##### Provided material

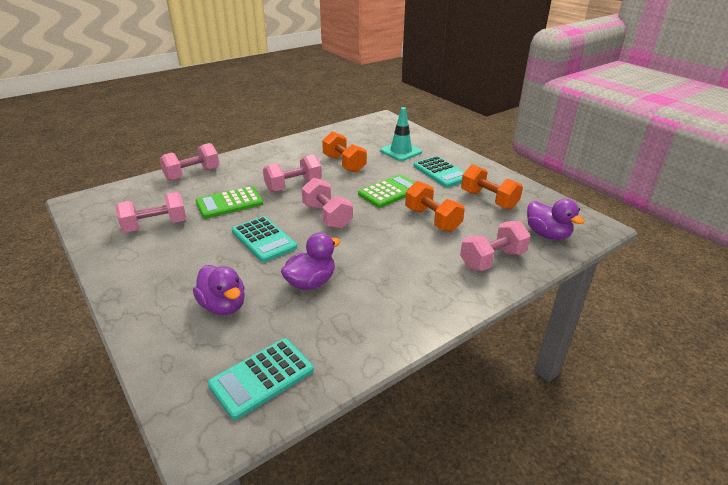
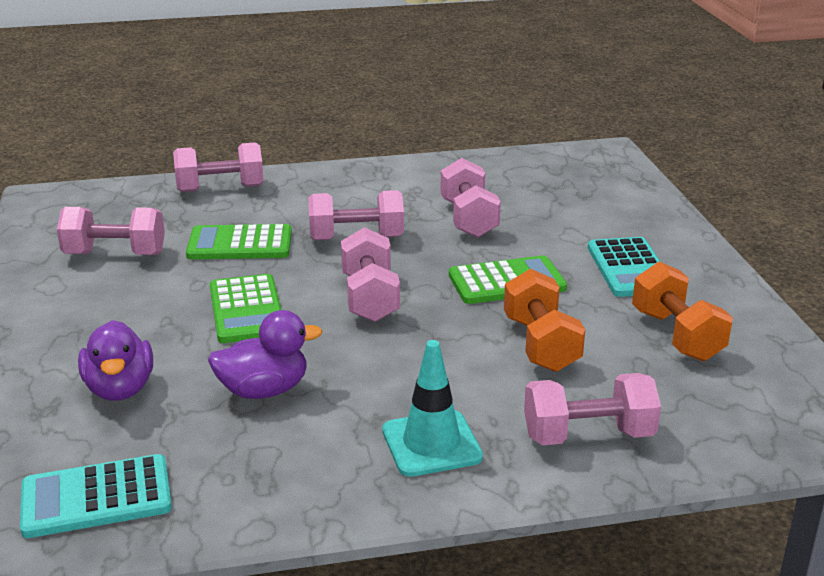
camera: 25 degrees right, 5 degrees down
turquoise calculator [232,216,297,262] -> green calculator [210,274,281,343]
orange dumbbell [322,131,367,173] -> pink dumbbell [440,158,501,238]
turquoise traffic cone [380,107,422,161] -> turquoise traffic cone moved to [382,340,483,477]
purple duck [527,199,585,240] -> none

##########

■ Exercise instructions
All of the material shown above needs to be duplicated exactly. Omit every picture.

■ Your response
camera: 25 degrees right, 5 degrees down
turquoise calculator [232,216,297,262] -> green calculator [210,274,281,343]
orange dumbbell [322,131,367,173] -> pink dumbbell [440,158,501,238]
turquoise traffic cone [380,107,422,161] -> turquoise traffic cone moved to [382,340,483,477]
purple duck [527,199,585,240] -> none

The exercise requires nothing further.